◆ What you should do ◆
Scan the records below for the line with "black semicircle: (216, 193)" and the line with "black semicircle: (955, 349)", and retype that range exactly, both ends included, pictures excepted.

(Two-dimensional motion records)
= = = = =

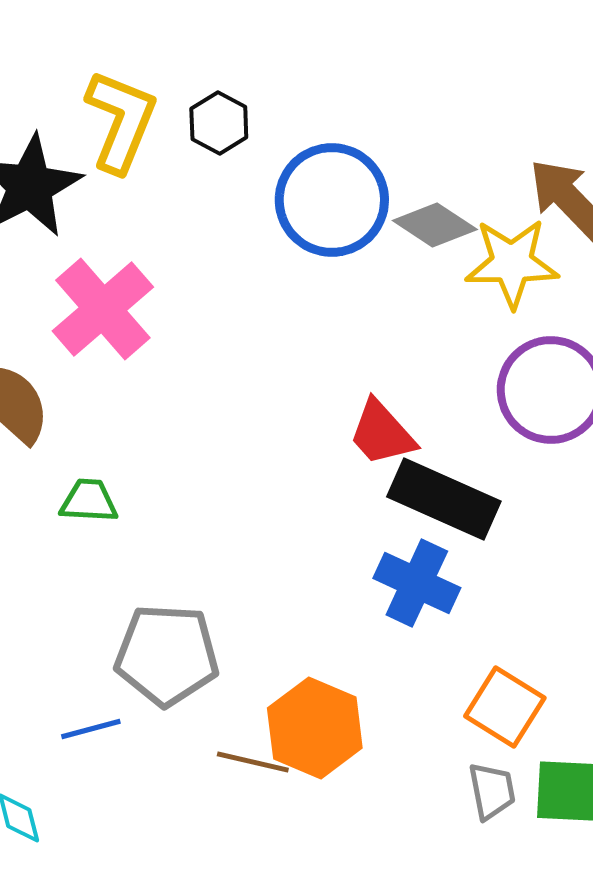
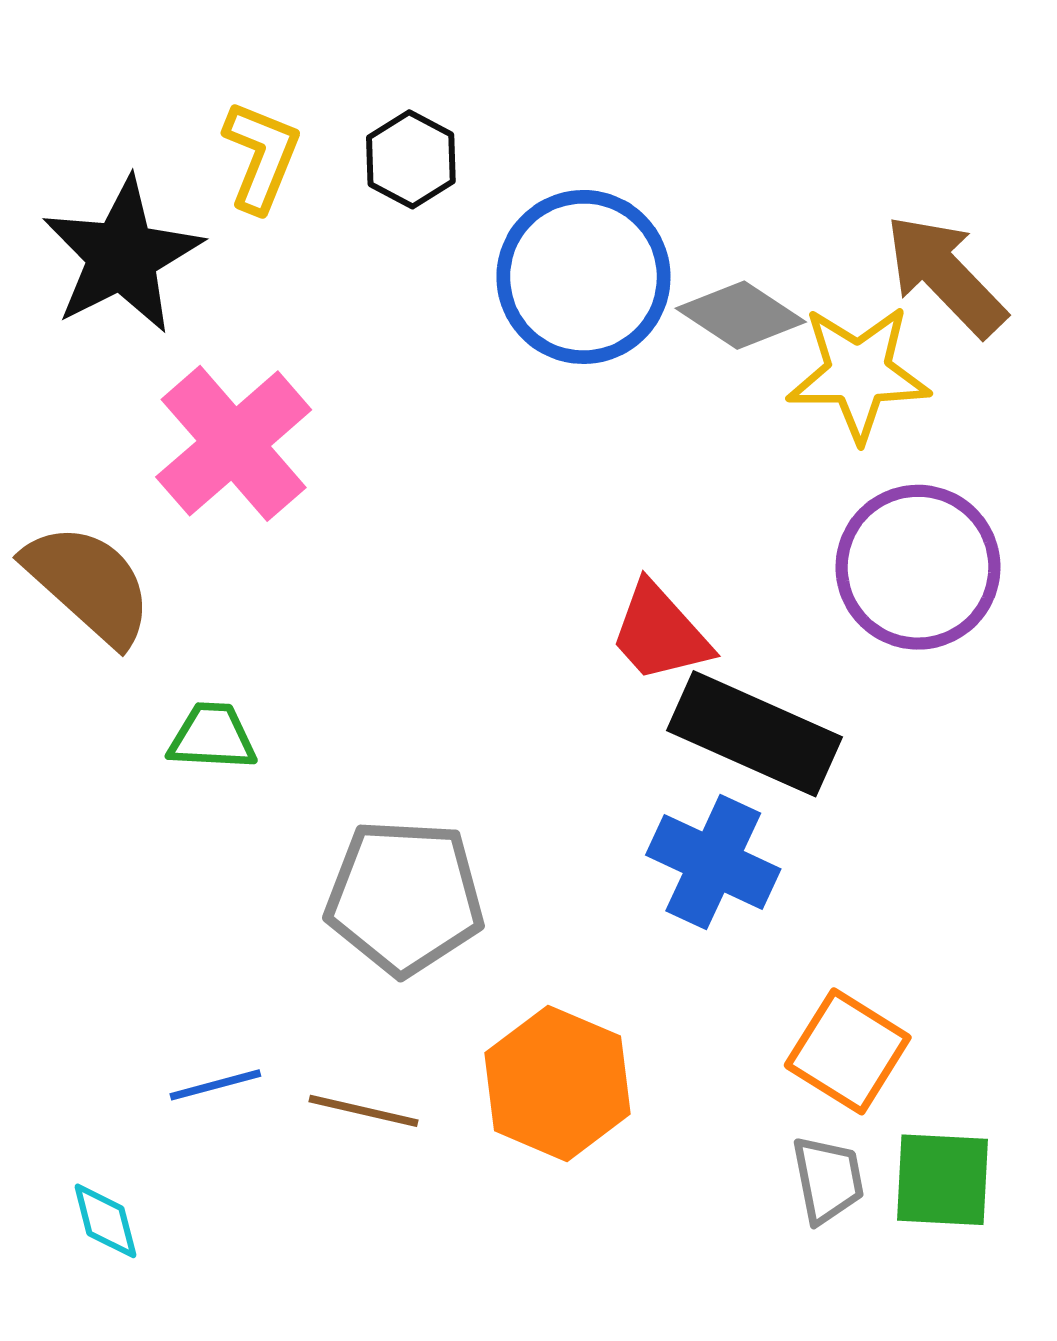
yellow L-shape: (121, 121) -> (261, 156), size x0.7
gray pentagon: (167, 655) -> (405, 897), moved
brown line: (253, 762) -> (364, 1111), moved

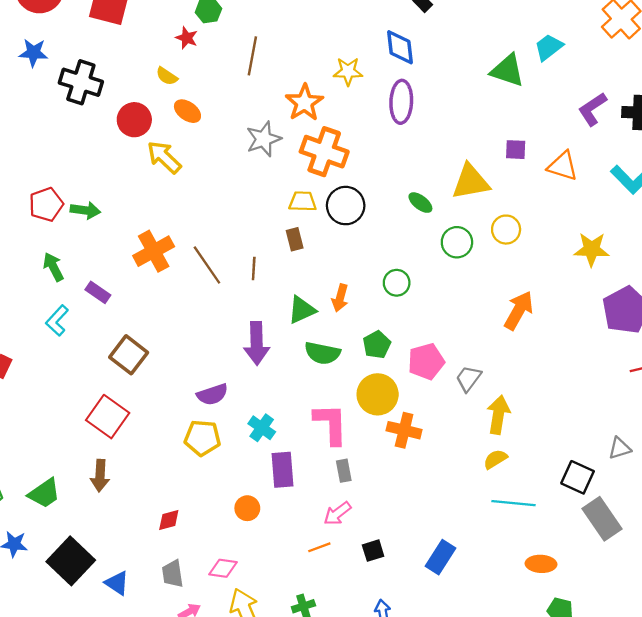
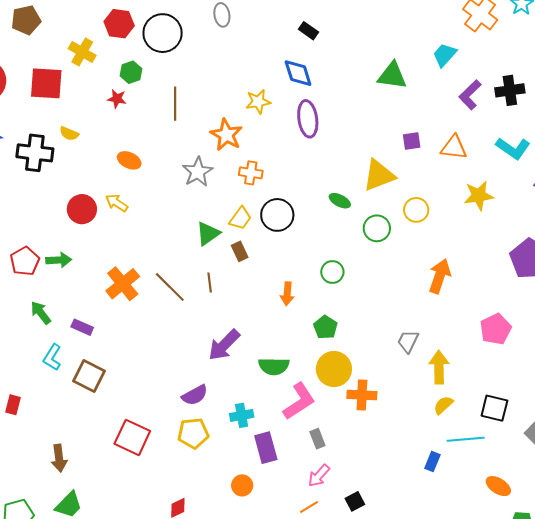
cyan trapezoid: (549, 47) -> (445, 55), moved
yellow semicircle: (167, 76) -> (69, 134), moved
red circle: (134, 120) -> (82, 209), moved
orange cross: (324, 152) -> (251, 173), size x0.6
yellow arrow: (164, 157) -> (117, 203), size x0.7
yellow trapezoid: (303, 201) -> (240, 218), turned 135
yellow star: (592, 249) -> (479, 196), moved
green triangle: (302, 310) -> (208, 234), moved
purple arrow: (257, 343) -> (224, 345), turned 57
green semicircle: (322, 353) -> (274, 366), moved
brown square: (129, 355) -> (89, 376), moved
pink pentagon: (426, 362) -> (496, 329), moved
red square: (108, 417) -> (132, 437), moved
pink L-shape: (331, 424) -> (299, 401), turned 69
cyan cross: (262, 428) -> (242, 415), turned -35
brown arrow: (100, 476) -> (59, 458), moved
black square: (578, 477) -> (494, 408), moved
blue rectangle: (441, 557) -> (432, 461), moved, size x0.7
orange ellipse: (541, 564) -> (498, 486), turned 40

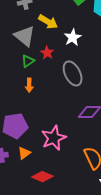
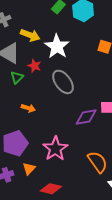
white star: (73, 37) -> (57, 46), size x1.4
orange arrow: (29, 85) -> (28, 108), moved, turned -64

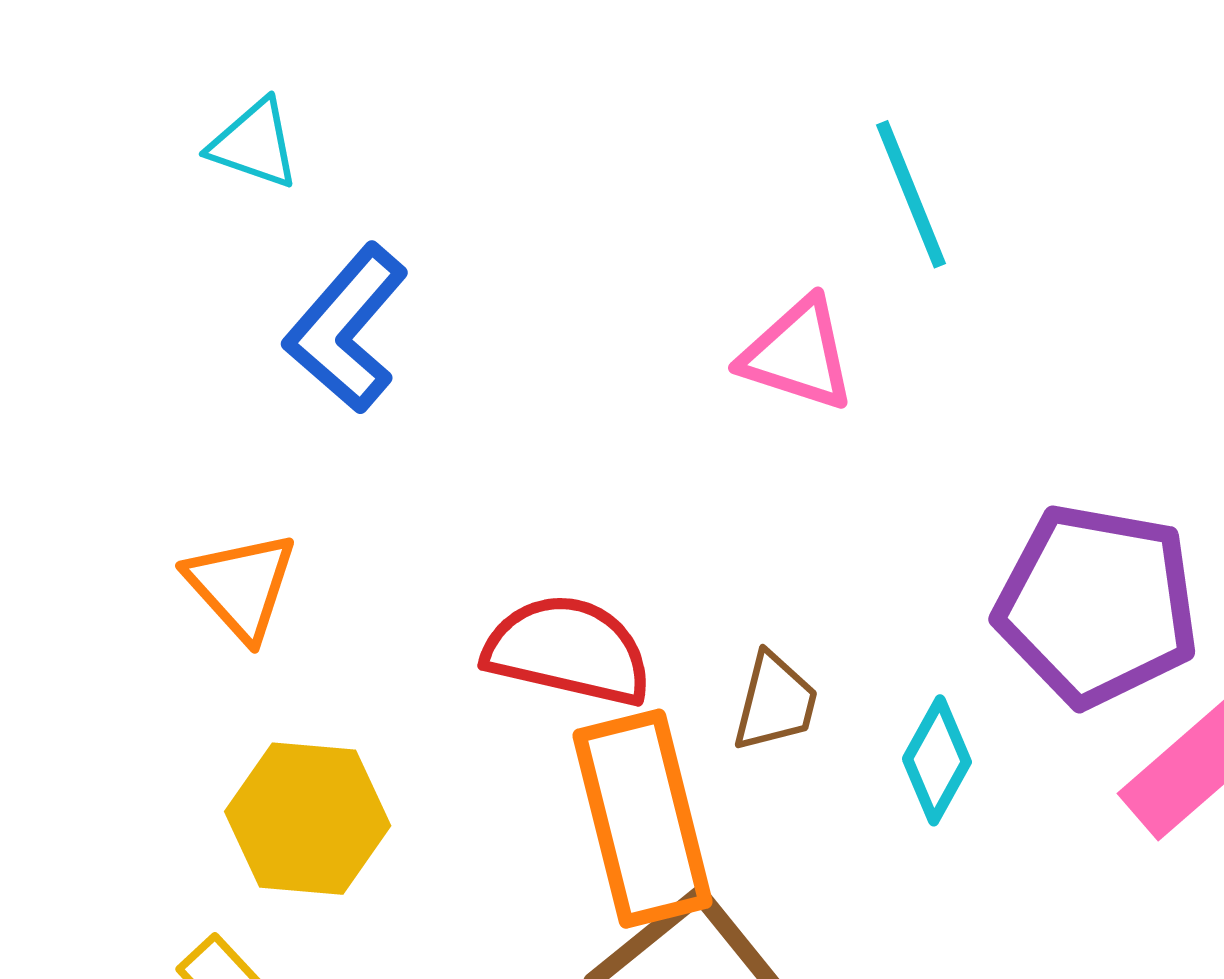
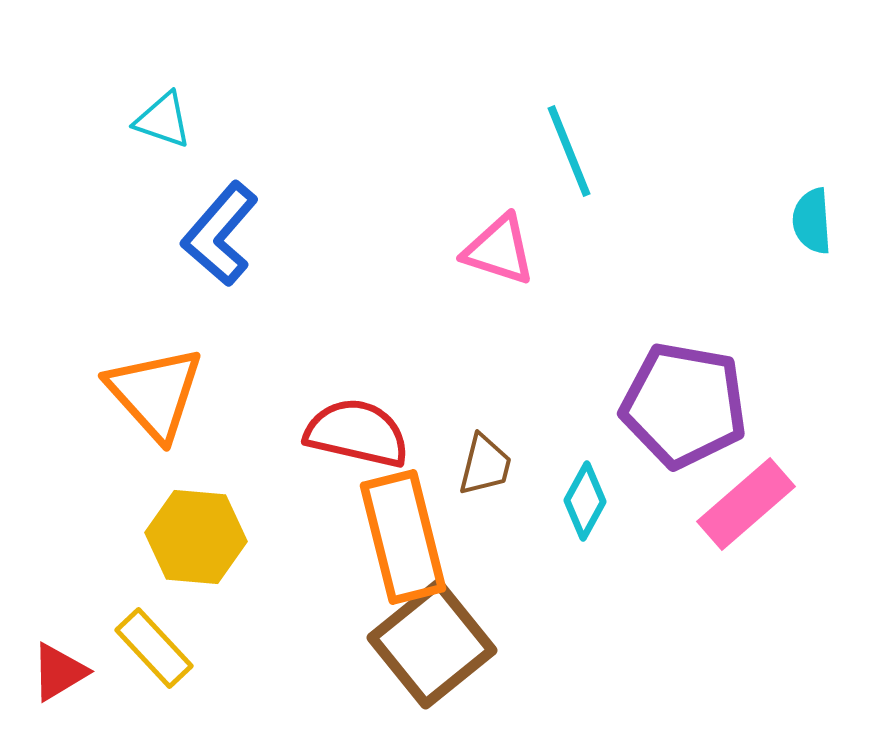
orange triangle: (241, 586) -> (155, 393), size x1.4

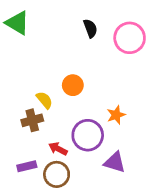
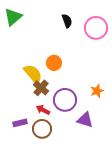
green triangle: (17, 23) -> (13, 17), turned 48
yellow semicircle: (44, 100) -> (33, 74), size x1.5
orange star: (116, 115) -> (97, 91), moved
brown cross: (32, 120) -> (41, 88), moved, turned -35

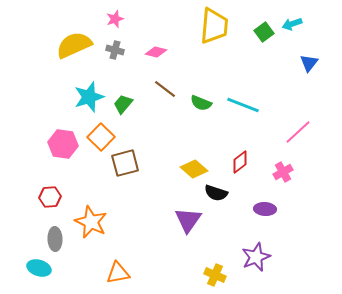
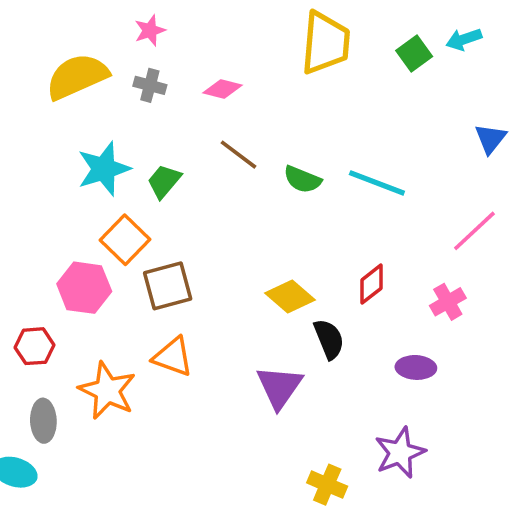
blue triangle: (309, 63) -> (490, 139), moved
pink hexagon: (63, 144) -> (84, 288), moved
black semicircle: (216, 193) -> (329, 339), turned -130
orange triangle: (118, 273) -> (173, 357), moved, turned 30

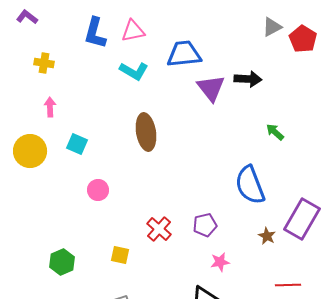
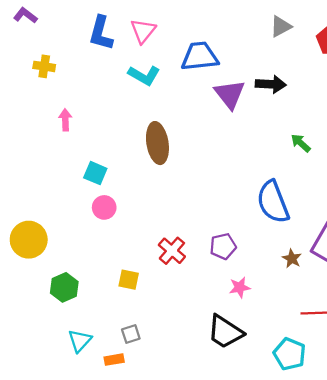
gray triangle: (272, 27) -> (281, 26), moved
pink triangle: (133, 31) -> (143, 31), turned -40
pink arrow: (50, 107) -> (65, 120), moved
cyan square: (77, 144) -> (95, 173), moved
yellow circle: (30, 151) -> (29, 240), moved

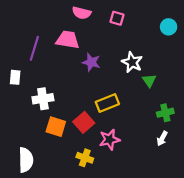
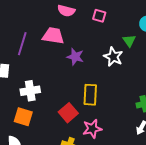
green triangle: (149, 81) -> (129, 41), moved
yellow rectangle: (107, 103) -> (90, 95), turned -65
orange square: (56, 127) -> (23, 117), moved

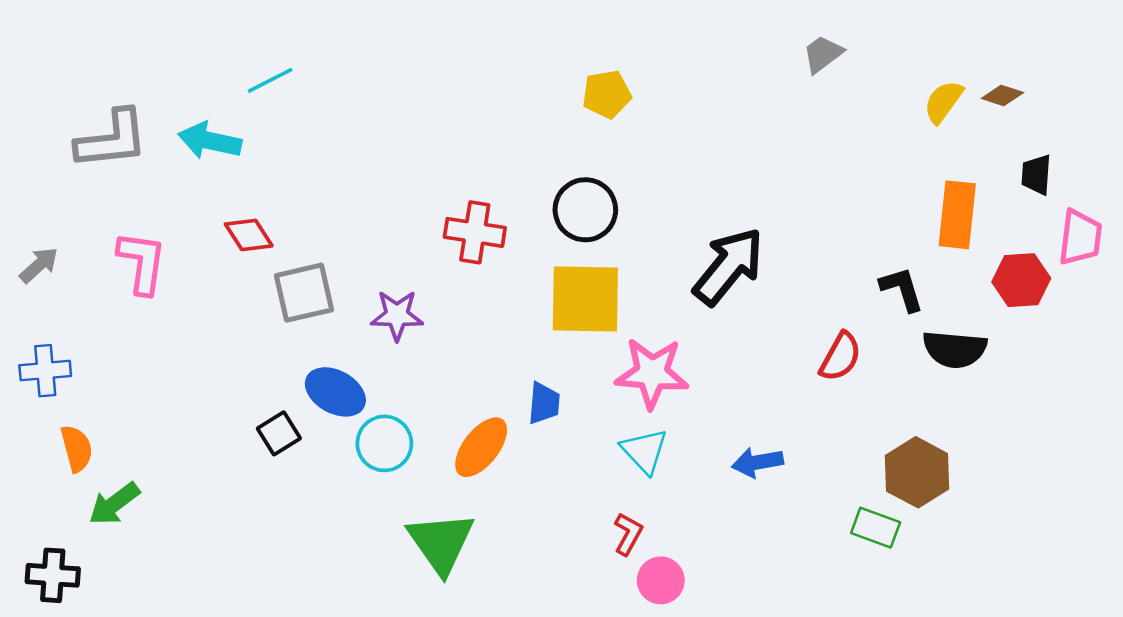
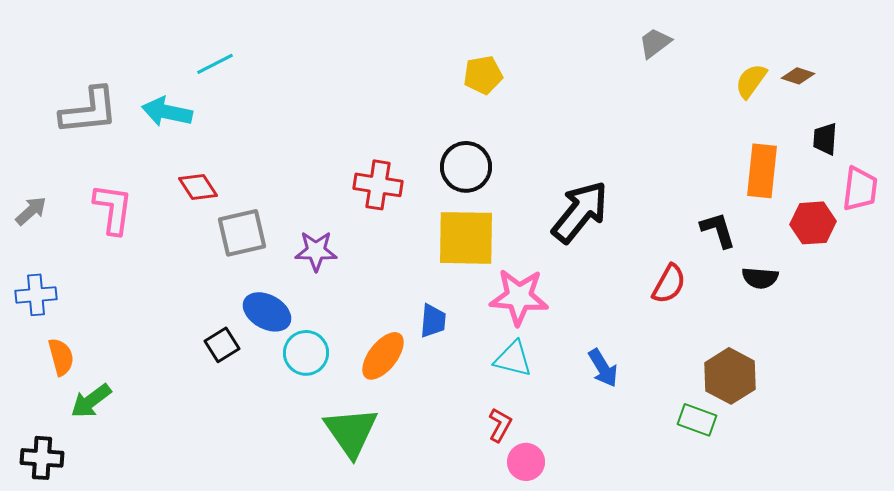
black semicircle: (955, 349) -> (760, 278), size x0.7
cyan triangle: (644, 451) -> (513, 359), turned -33
blue arrow: (757, 462) -> (603, 368), turned -111

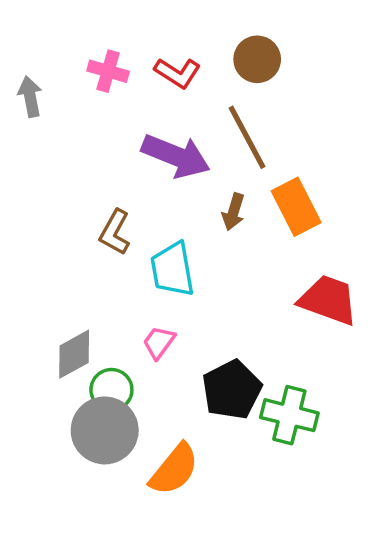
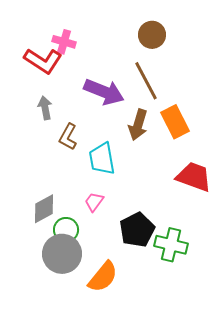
red L-shape: (178, 73) -> (43, 61), moved, size x1.4
gray arrow: (30, 97) -> (45, 108), moved
brown arrow: (233, 212) -> (138, 125), size x1.4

= = = = =

◆ Answer to this problem ◆
black semicircle: (216, 193) -> (329, 339), turned -130
orange triangle: (118, 273) -> (173, 357), moved, turned 30

gray triangle: (272, 27) -> (281, 26), moved
pink triangle: (133, 31) -> (143, 31), turned -40
pink arrow: (50, 107) -> (65, 120), moved
cyan square: (77, 144) -> (95, 173), moved
yellow circle: (30, 151) -> (29, 240), moved

green triangle: (149, 81) -> (129, 41), moved
yellow rectangle: (107, 103) -> (90, 95), turned -65
orange square: (56, 127) -> (23, 117), moved

black semicircle: (955, 349) -> (760, 278), size x0.7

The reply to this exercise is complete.